*** Opening of Dataset records ***

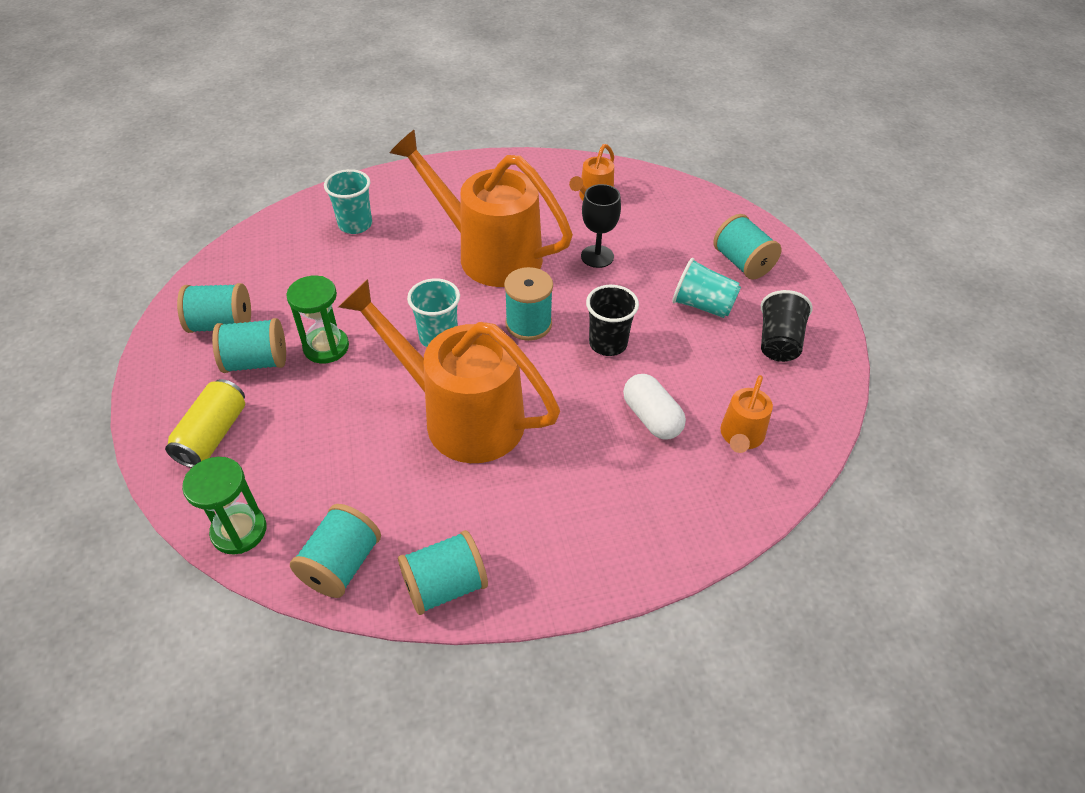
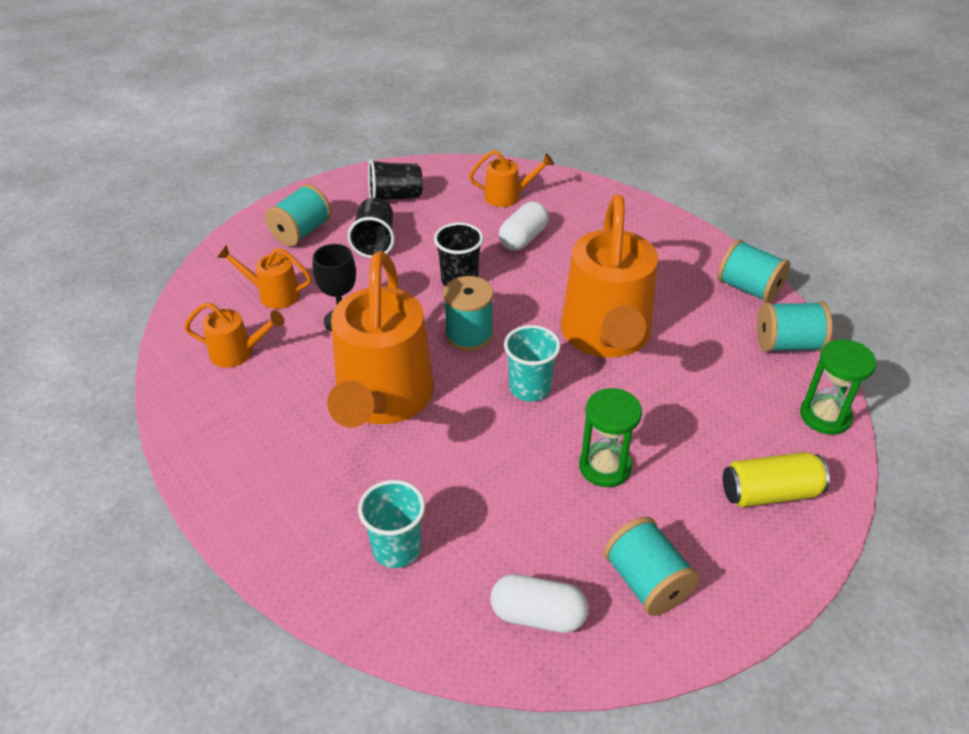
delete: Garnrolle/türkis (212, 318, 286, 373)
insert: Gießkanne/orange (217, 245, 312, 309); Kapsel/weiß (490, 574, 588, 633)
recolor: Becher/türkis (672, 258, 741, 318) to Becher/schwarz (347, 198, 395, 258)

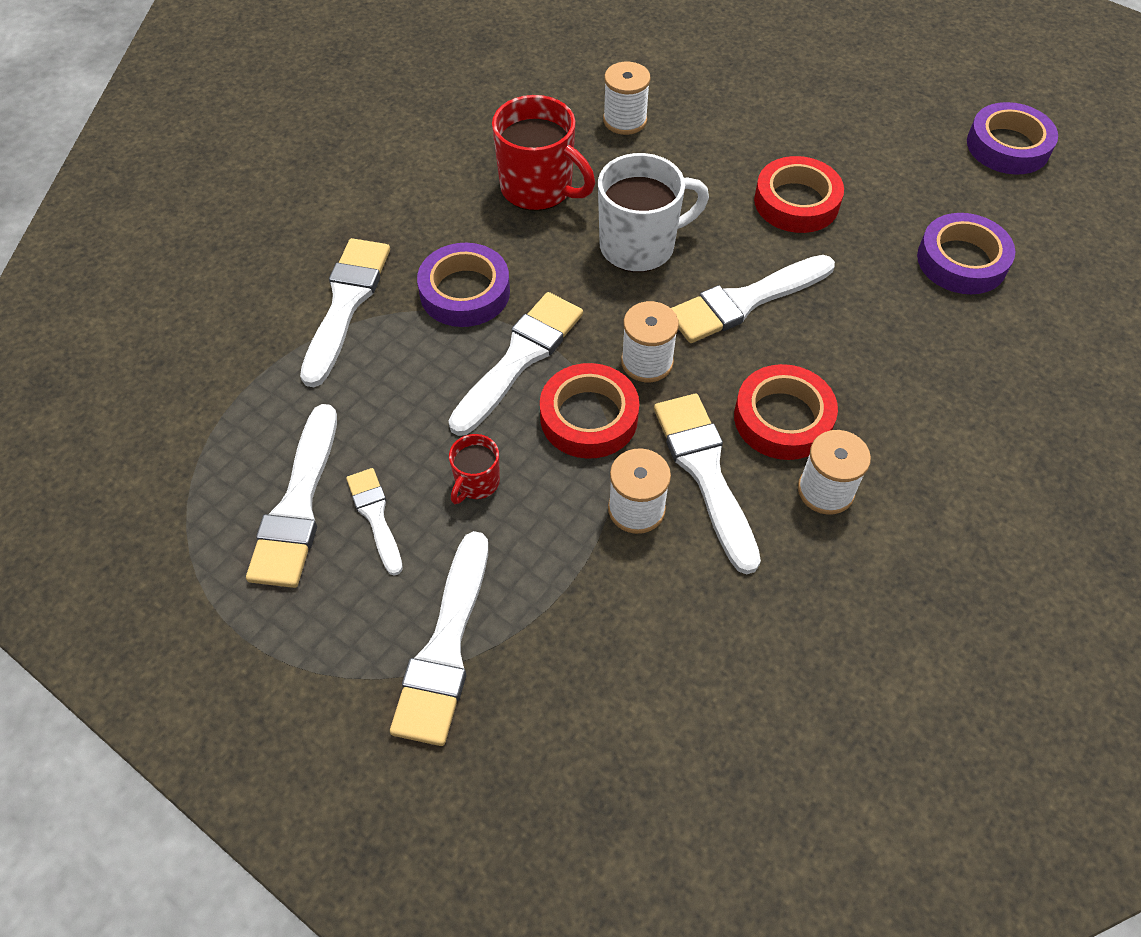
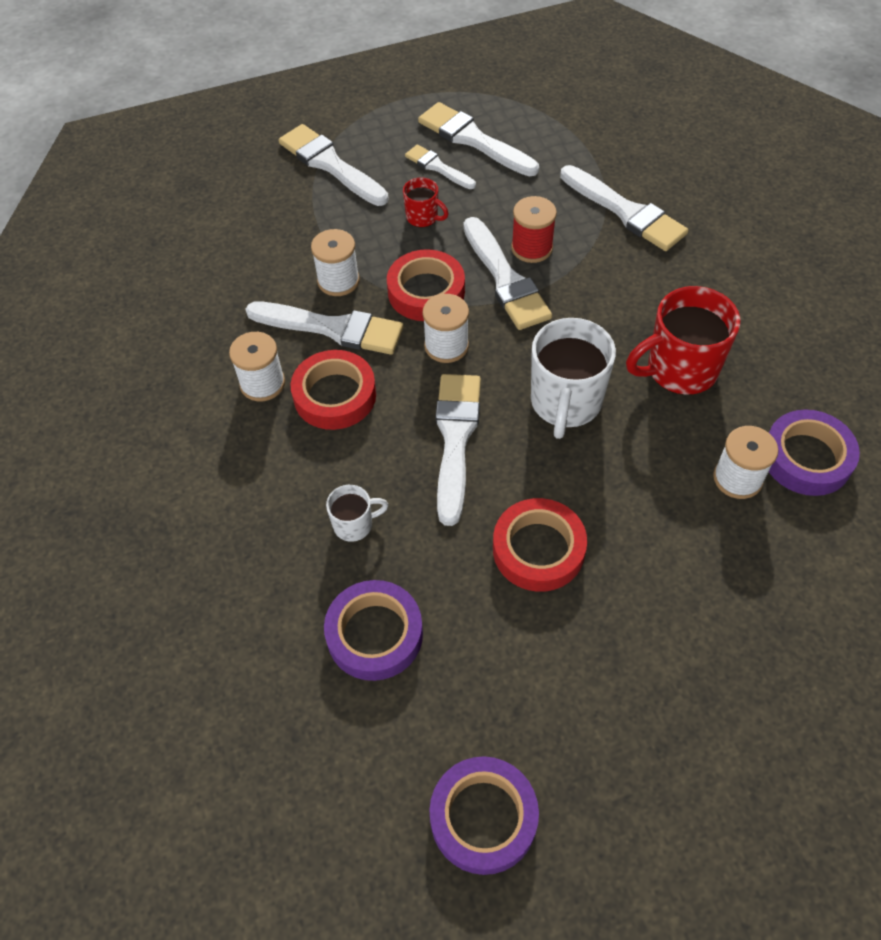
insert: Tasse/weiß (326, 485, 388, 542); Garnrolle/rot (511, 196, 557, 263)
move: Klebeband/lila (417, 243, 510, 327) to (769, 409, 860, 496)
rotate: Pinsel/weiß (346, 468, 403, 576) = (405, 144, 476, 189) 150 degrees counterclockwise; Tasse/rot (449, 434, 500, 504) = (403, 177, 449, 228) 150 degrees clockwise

*** Close of Dataset records ***

__Assignment__:
Reproduce every record above word for word. Leave the pictures out.

__Exercise result__:
delete: Garnrolle/türkis (212, 318, 286, 373)
insert: Gießkanne/orange (217, 245, 312, 309); Kapsel/weiß (490, 574, 588, 633)
recolor: Becher/türkis (672, 258, 741, 318) to Becher/schwarz (347, 198, 395, 258)

insert: Tasse/weiß (326, 485, 388, 542); Garnrolle/rot (511, 196, 557, 263)
move: Klebeband/lila (417, 243, 510, 327) to (769, 409, 860, 496)
rotate: Pinsel/weiß (346, 468, 403, 576) = (405, 144, 476, 189) 150 degrees counterclockwise; Tasse/rot (449, 434, 500, 504) = (403, 177, 449, 228) 150 degrees clockwise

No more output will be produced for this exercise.